- _To do_
Return each line of the listing exactly, though without its images.

- _Dataset section_
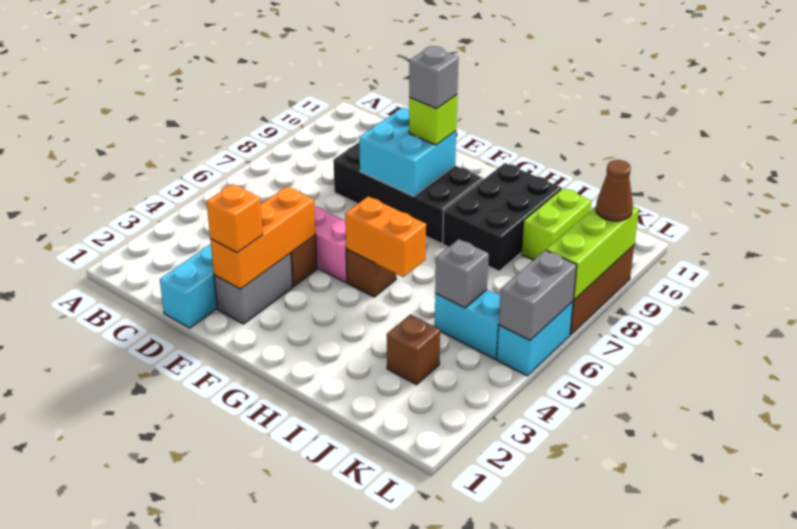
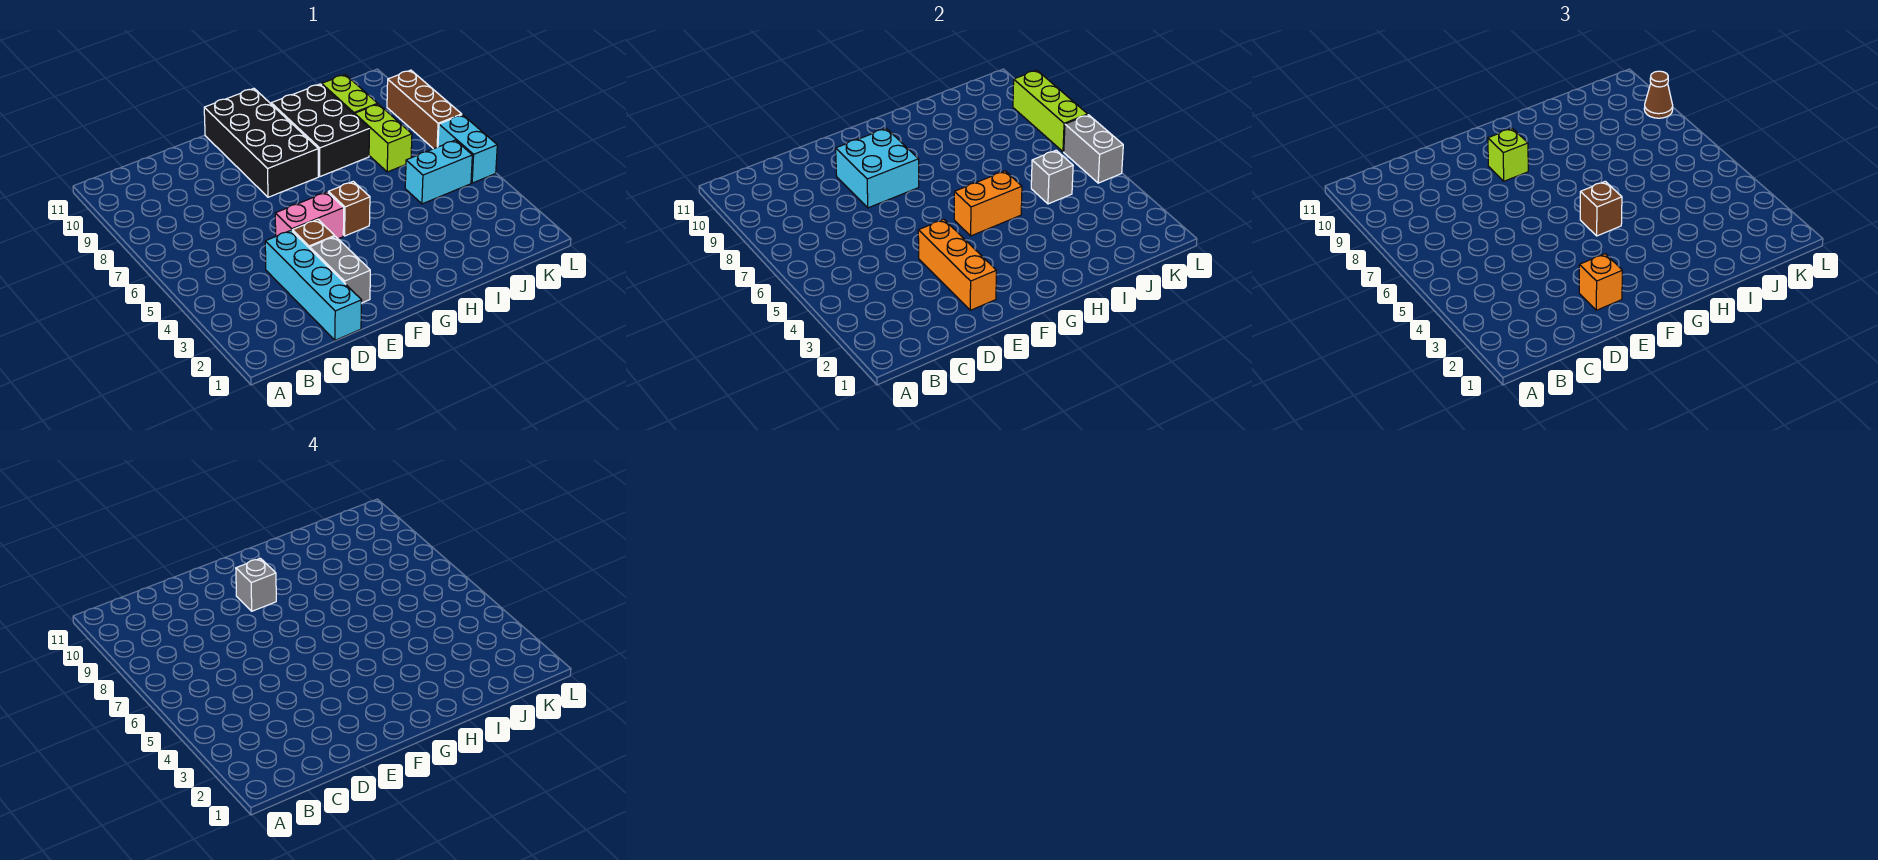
black brick D8:G9 level 1 -> black brick F8:G11 level 1
brown brick J3 level 1 -> brown brick G5 level 3
none -> lime brick J7:J8 level 1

- _Problem solution_
black brick D8:G9 level 1 -> black brick F8:G11 level 1
brown brick J3 level 1 -> brown brick G5 level 3
none -> lime brick J7:J8 level 1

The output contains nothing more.